● Problem to solve
Start to finish, write out the entries exactly, leaving the pictures aside.

● Excerpted records
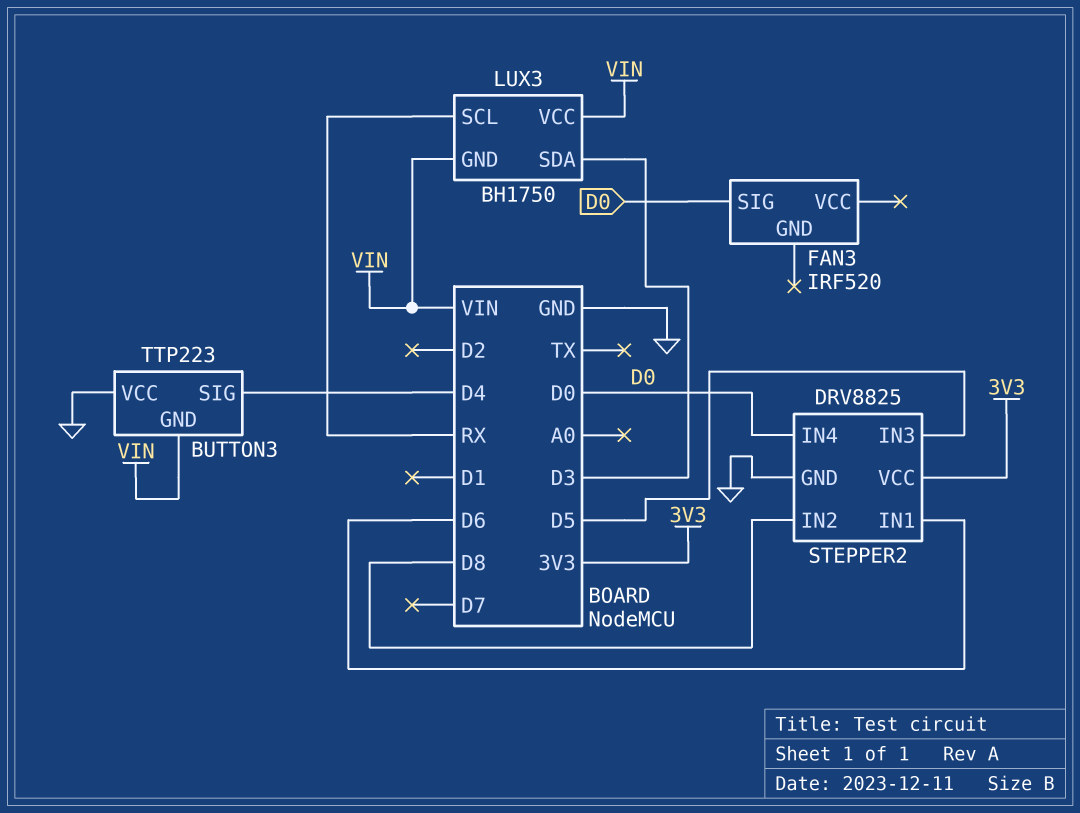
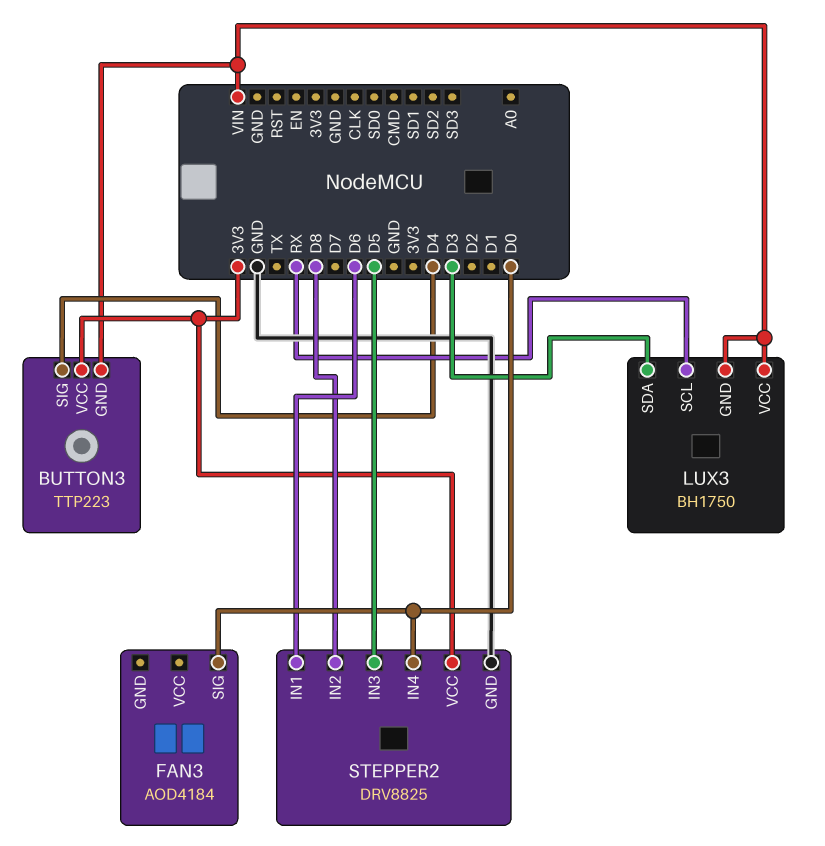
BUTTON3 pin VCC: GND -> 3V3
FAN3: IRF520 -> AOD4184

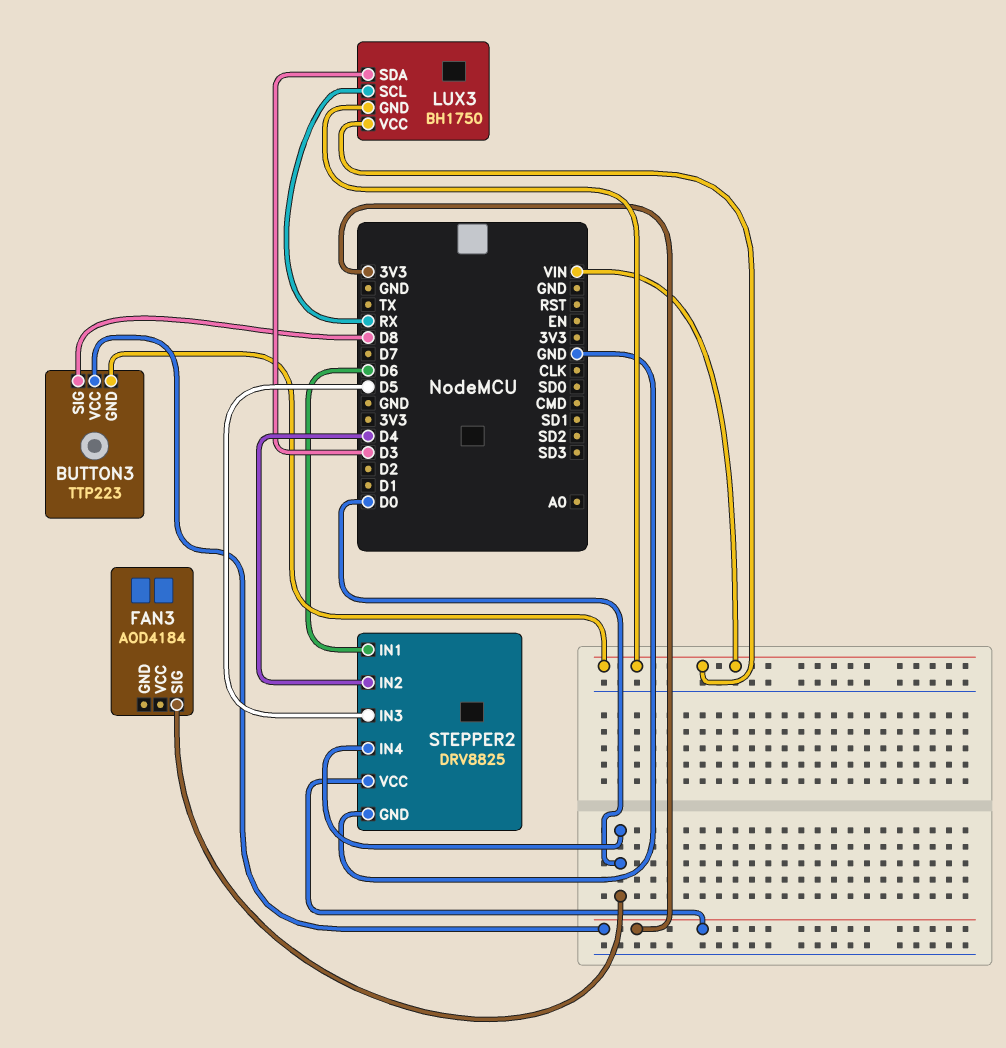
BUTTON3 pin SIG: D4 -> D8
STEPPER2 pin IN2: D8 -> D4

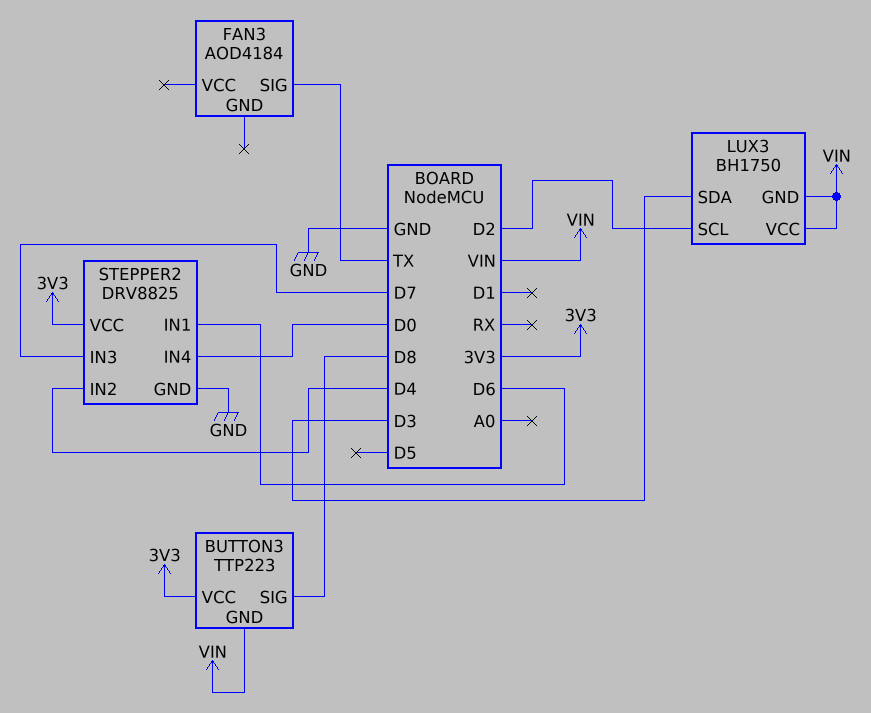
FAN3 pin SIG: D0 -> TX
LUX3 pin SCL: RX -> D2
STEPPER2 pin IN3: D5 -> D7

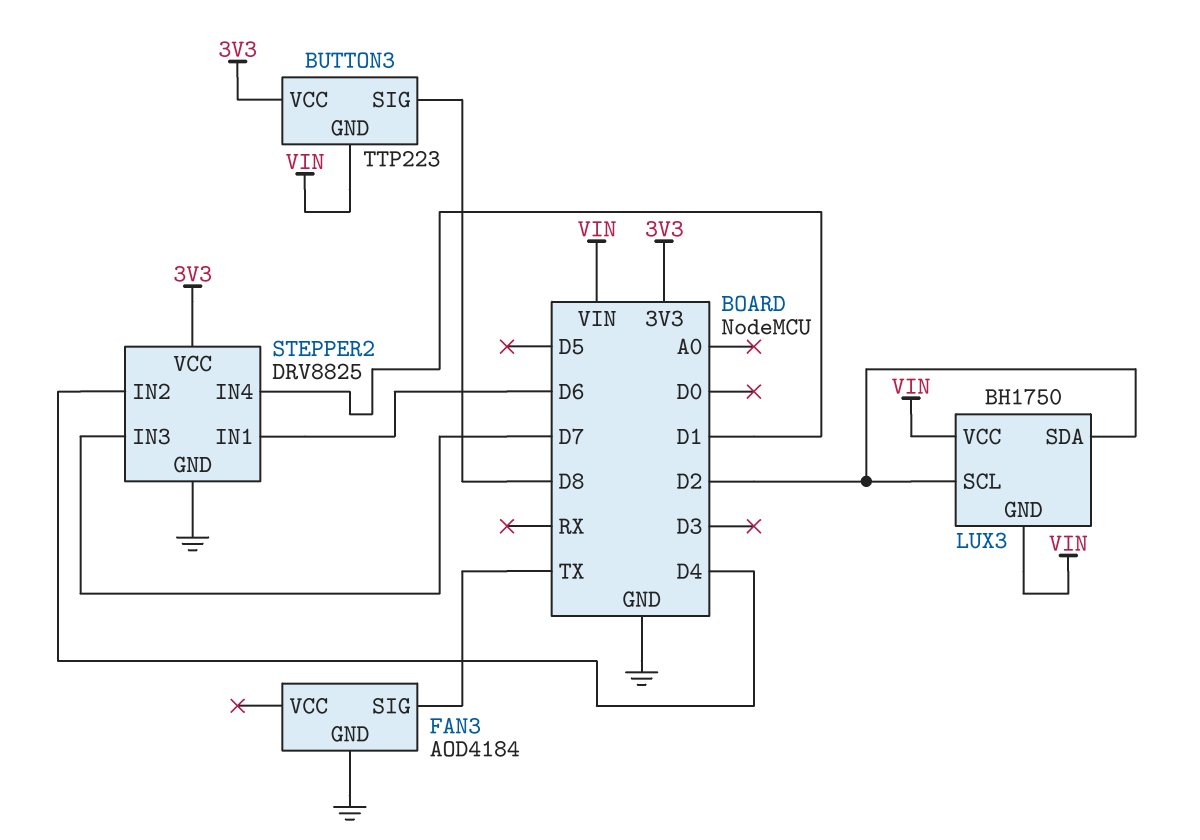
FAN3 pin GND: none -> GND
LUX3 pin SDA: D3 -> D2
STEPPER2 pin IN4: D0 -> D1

● Exercise solution
BUTTON3 pin VCC: GND -> 3V3
FAN3: IRF520 -> AOD4184

BUTTON3 pin SIG: D4 -> D8
STEPPER2 pin IN2: D8 -> D4

FAN3 pin SIG: D0 -> TX
LUX3 pin SCL: RX -> D2
STEPPER2 pin IN3: D5 -> D7

FAN3 pin GND: none -> GND
LUX3 pin SDA: D3 -> D2
STEPPER2 pin IN4: D0 -> D1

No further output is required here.